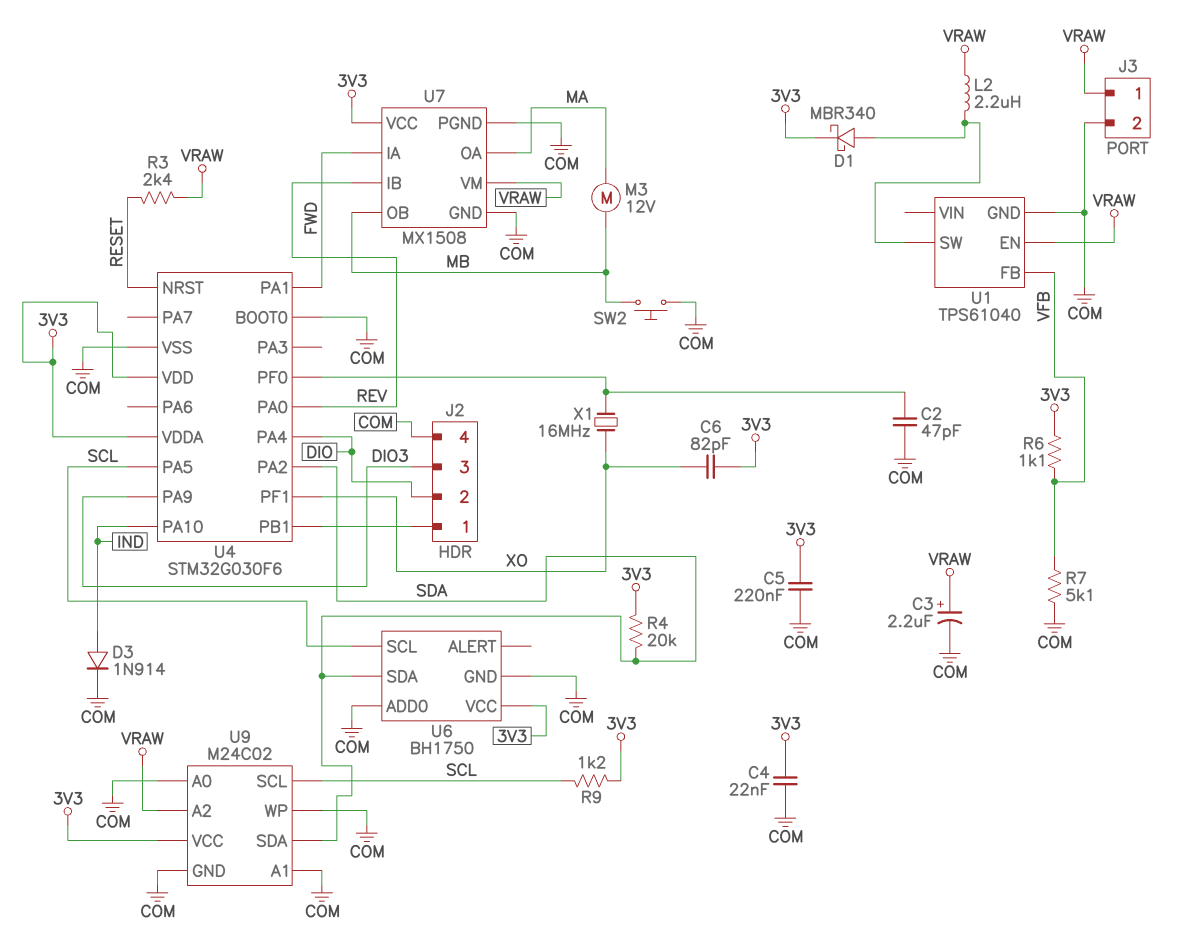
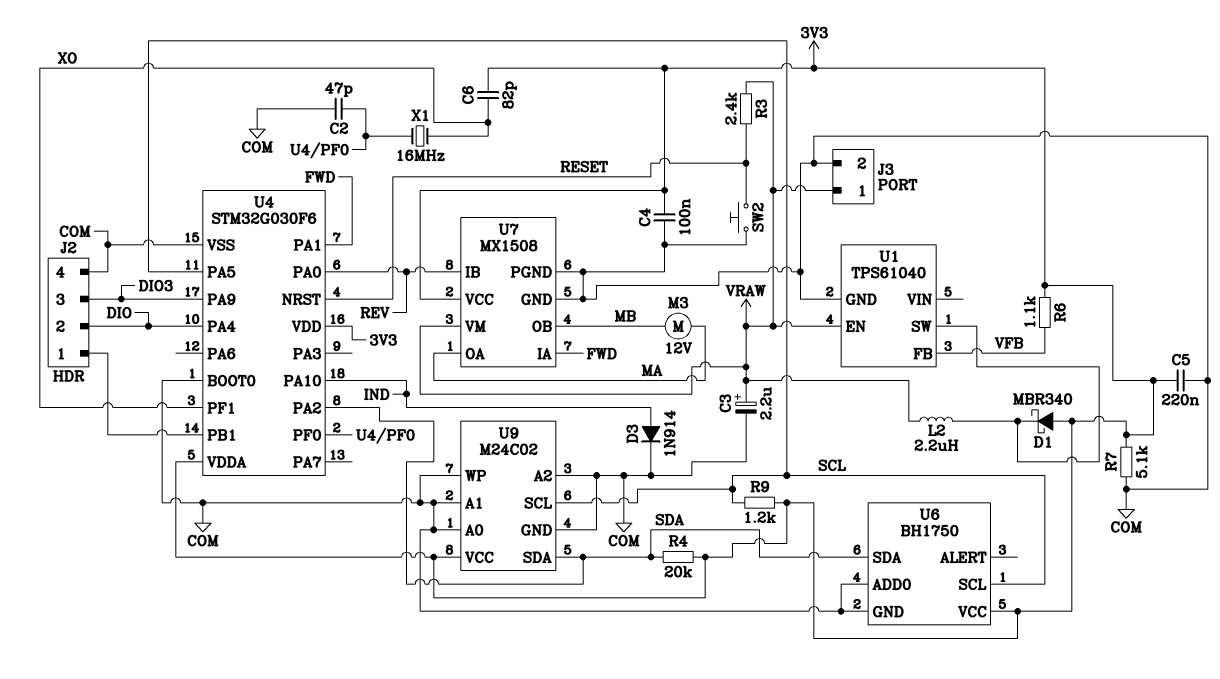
C4: 22nF (3V3, COM) -> 100nF (3V3, COM)
D1: schottky MBR340 (A U1/SW, K 3V3) -> schottky MBR340 (A 3V3, K U1/SW)
R7: 5.1k (COM, VFB) -> 5.1k (3V3, COM)
SW2: button (COM, MB) -> button (COM, RESET)
U9 pin A2: VRAW -> COM

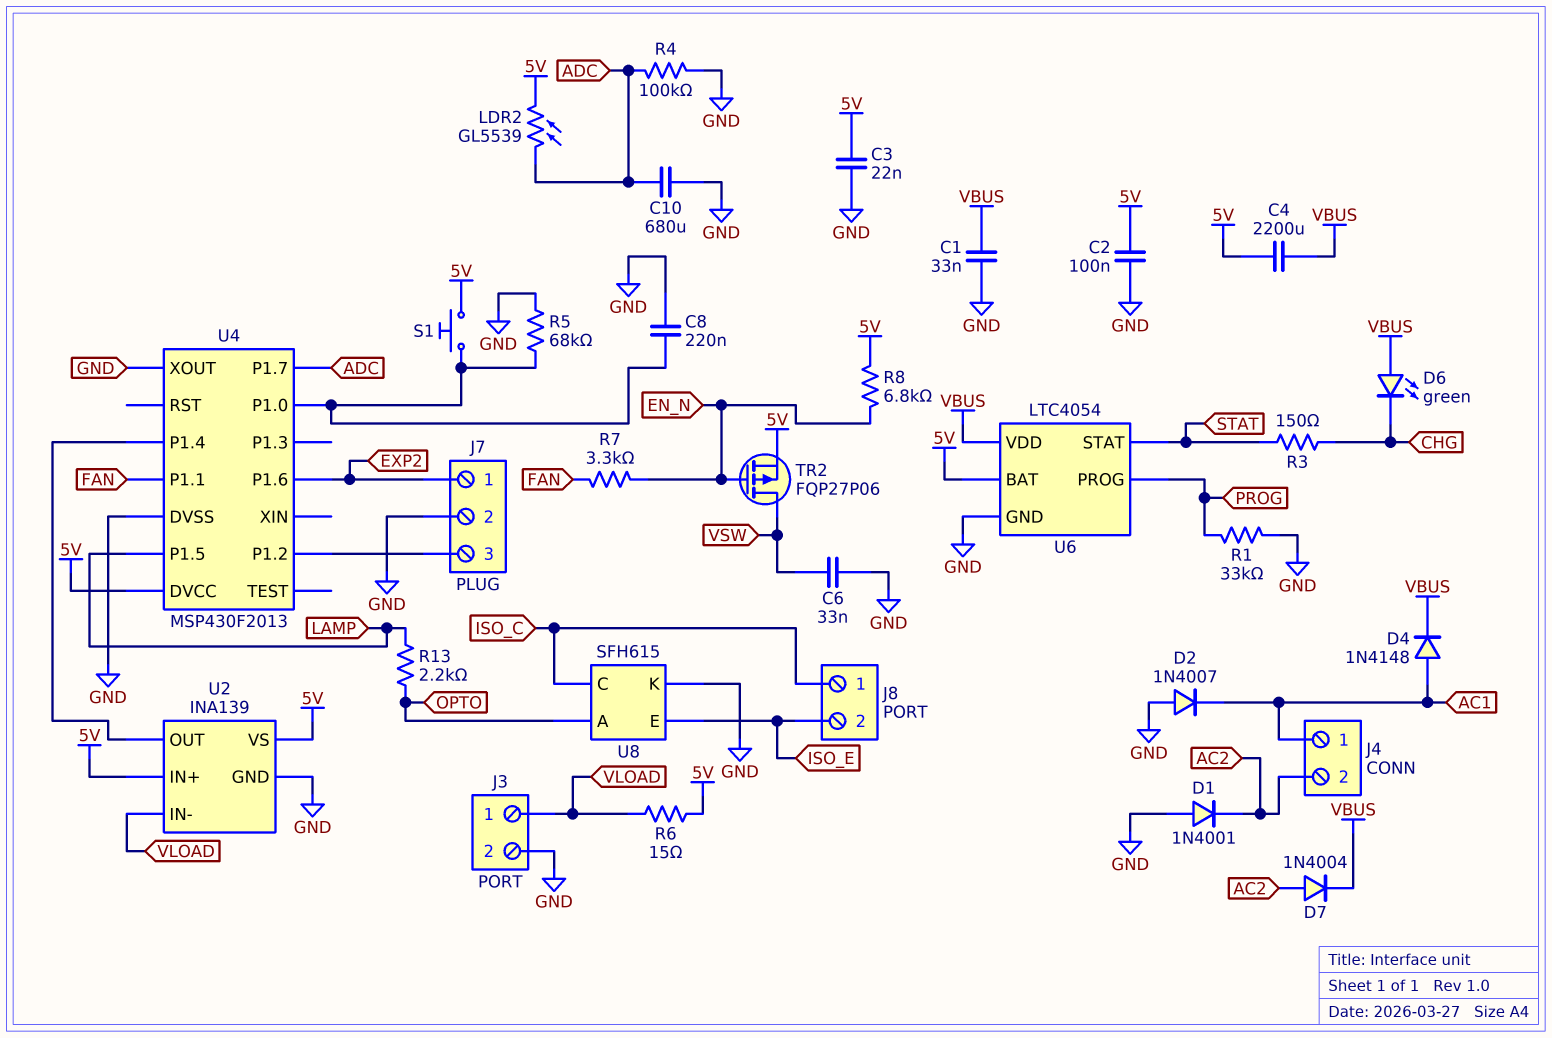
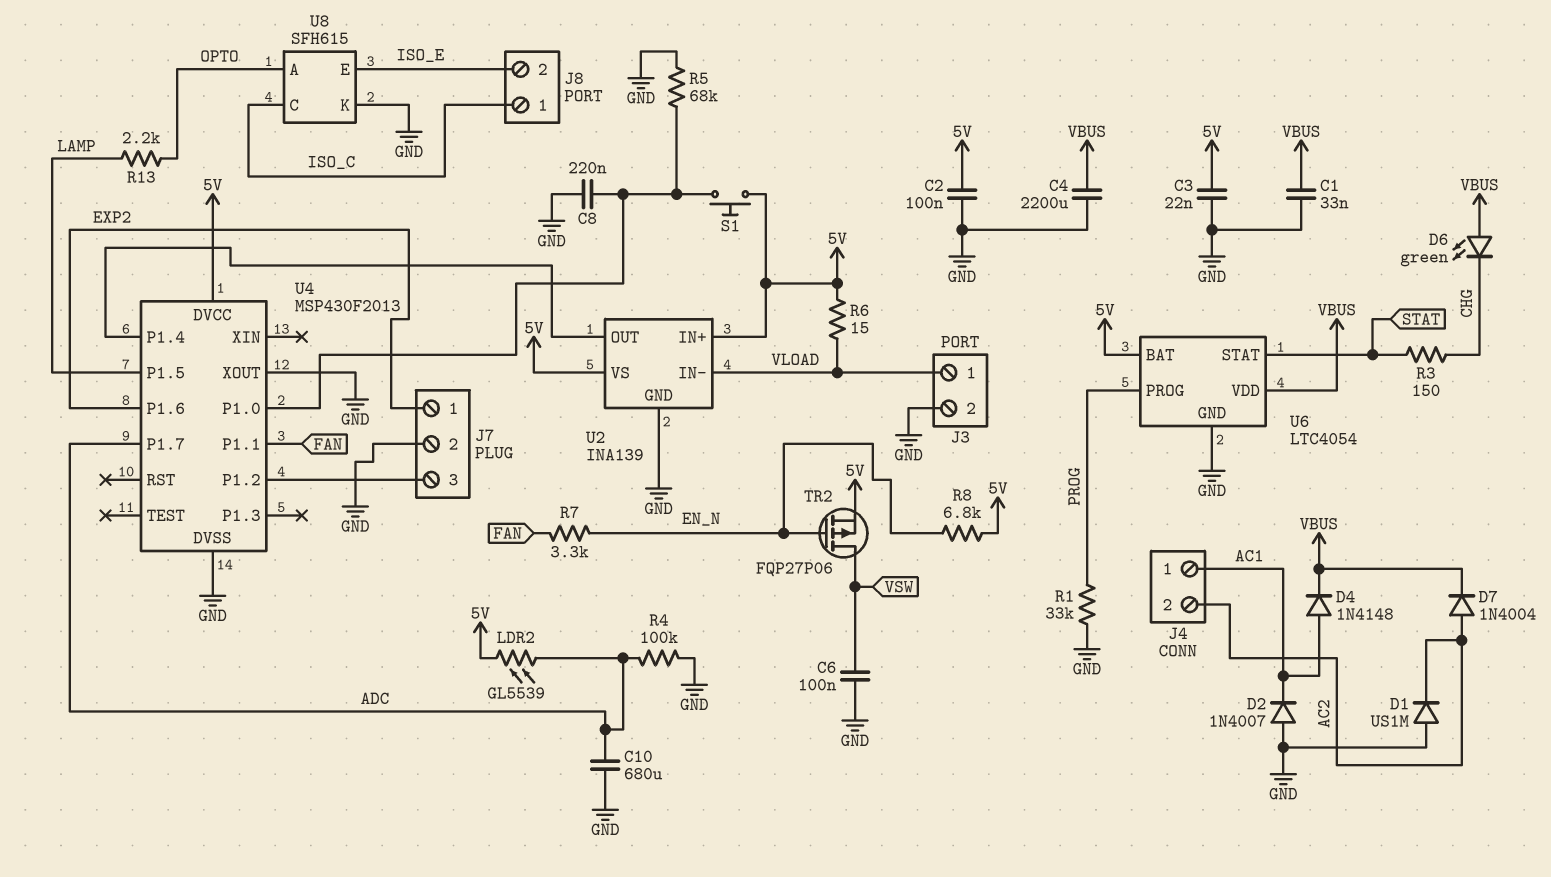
C4: 2200uF (5V, VBUS) -> 2200uF (GND, VBUS)
C6: 33nF (GND, VSW) -> 100nF (GND, VSW)
D1: diode 1N4001 (A GND, K AC2) -> diode US1M (A GND, K AC2)

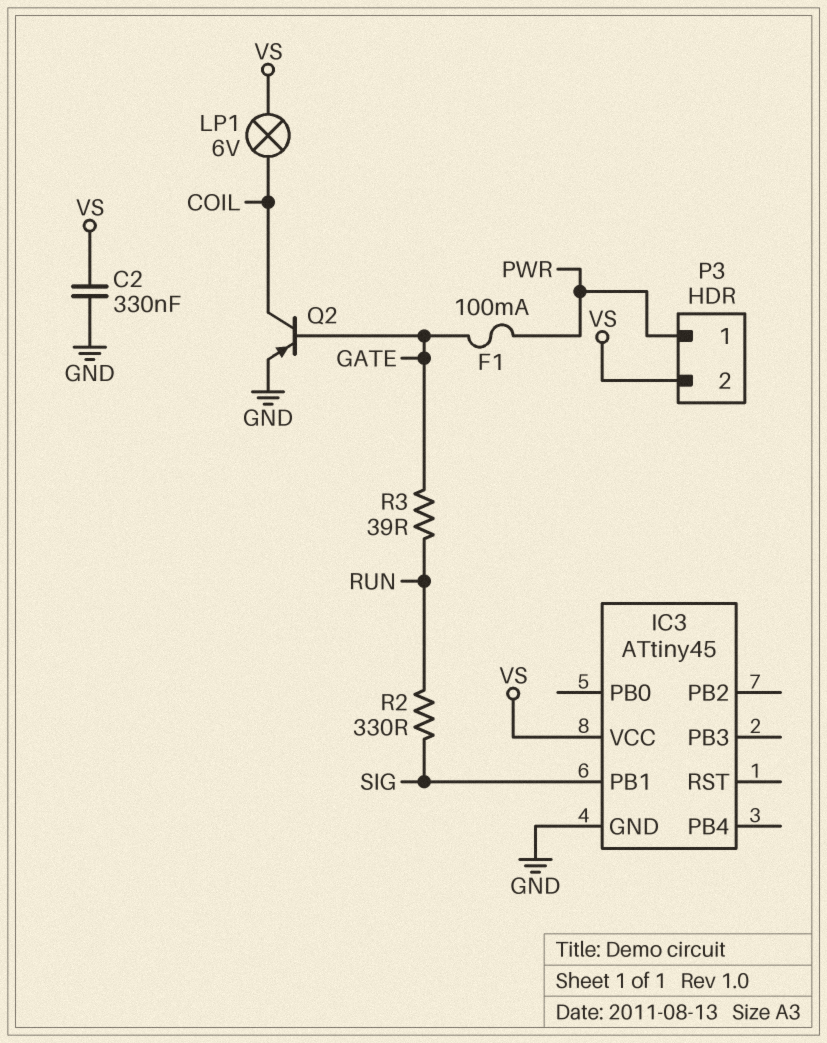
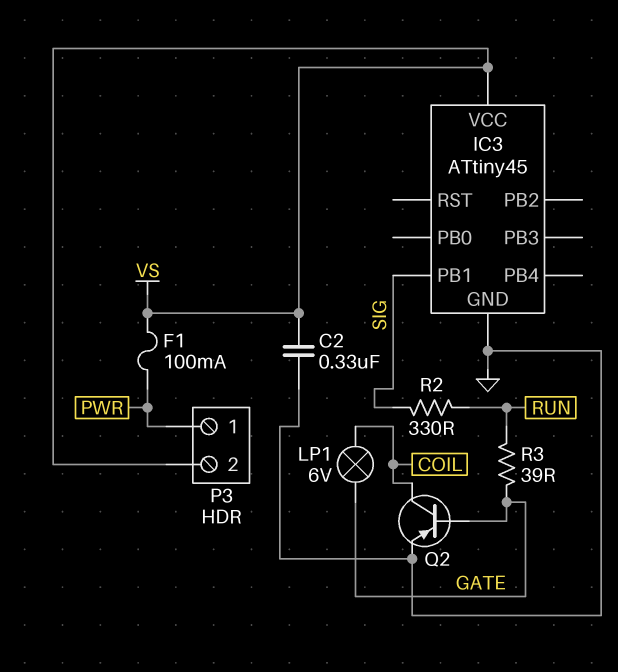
F1: 100mA (GATE, PWR) -> 100mA (PWR, VS)
LP1: lamp 6V (COIL, VS) -> lamp 6V (COIL, GATE)

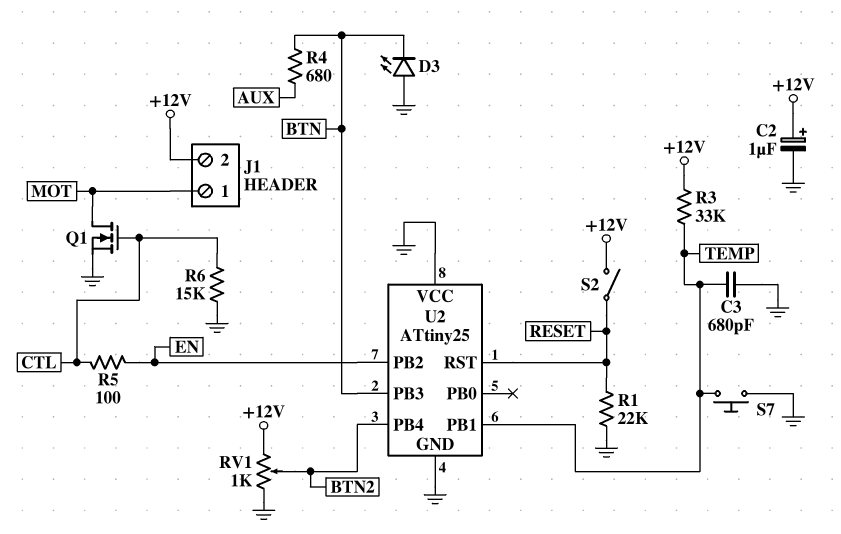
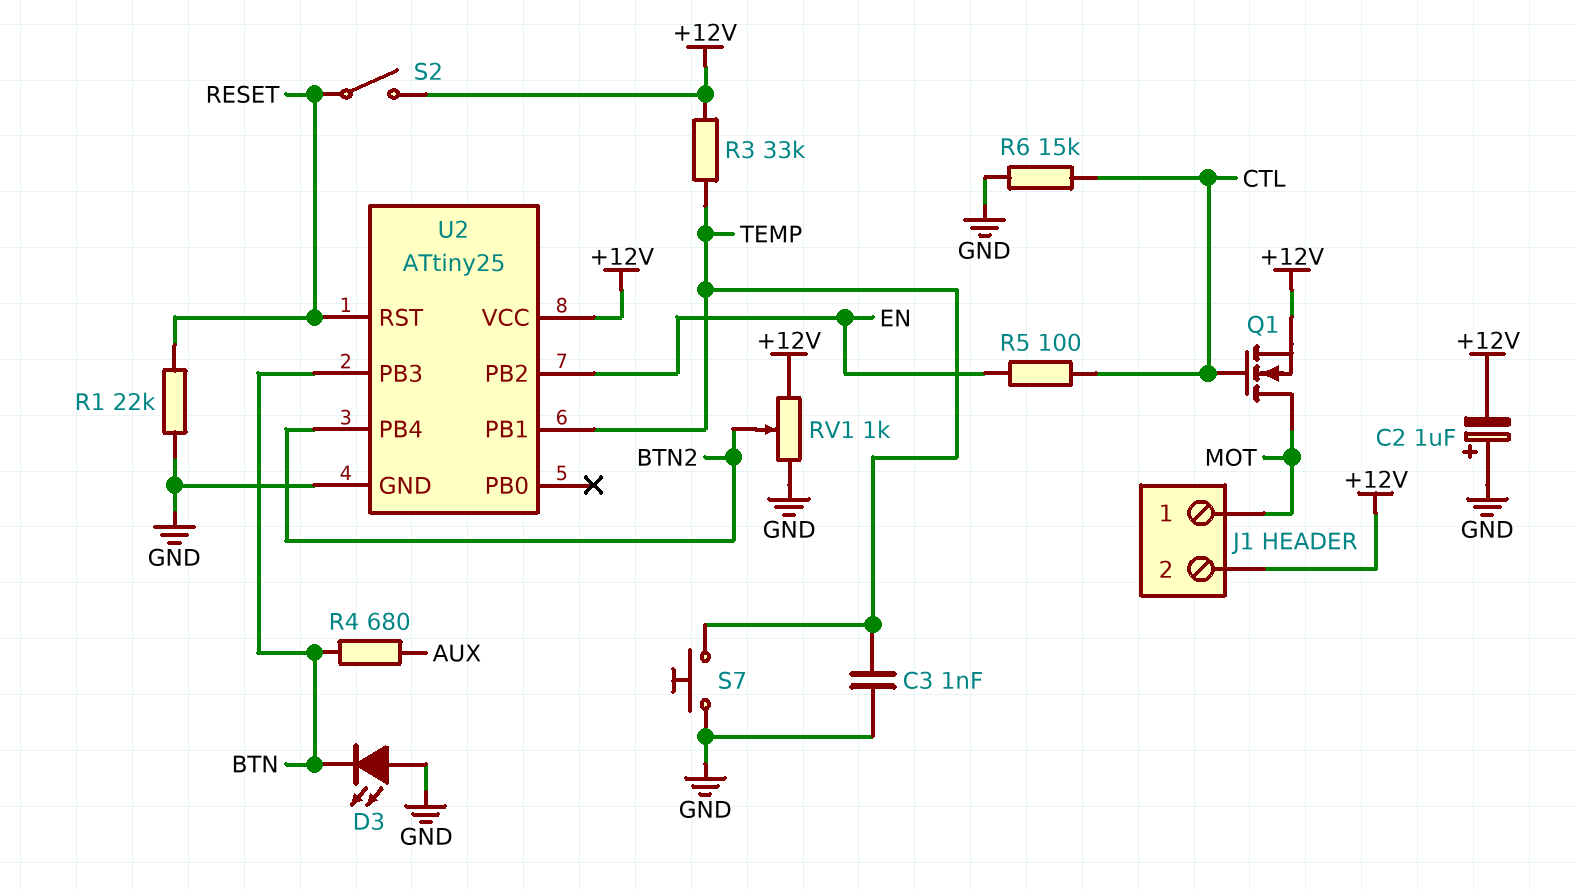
C2: 1uF (plus +12V, minus GND) -> 1uF (plus GND, minus +12V)
C3: 680pF (GND, TEMP) -> 1nF (GND, TEMP)
Q1: NMOS (G CTL, D MOT, S GND) -> NMOS (G CTL, D MOT, S +12V)
U2 pin VCC: GND -> +12V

-- -- --

> [Exercise details]: Pass over the images and copy the rest of the material above exactly.

> [Result of the exercise]:
C4: 22nF (3V3, COM) -> 100nF (3V3, COM)
D1: schottky MBR340 (A U1/SW, K 3V3) -> schottky MBR340 (A 3V3, K U1/SW)
R7: 5.1k (COM, VFB) -> 5.1k (3V3, COM)
SW2: button (COM, MB) -> button (COM, RESET)
U9 pin A2: VRAW -> COM

C4: 2200uF (5V, VBUS) -> 2200uF (GND, VBUS)
C6: 33nF (GND, VSW) -> 100nF (GND, VSW)
D1: diode 1N4001 (A GND, K AC2) -> diode US1M (A GND, K AC2)

F1: 100mA (GATE, PWR) -> 100mA (PWR, VS)
LP1: lamp 6V (COIL, VS) -> lamp 6V (COIL, GATE)

C2: 1uF (plus +12V, minus GND) -> 1uF (plus GND, minus +12V)
C3: 680pF (GND, TEMP) -> 1nF (GND, TEMP)
Q1: NMOS (G CTL, D MOT, S GND) -> NMOS (G CTL, D MOT, S +12V)
U2 pin VCC: GND -> +12V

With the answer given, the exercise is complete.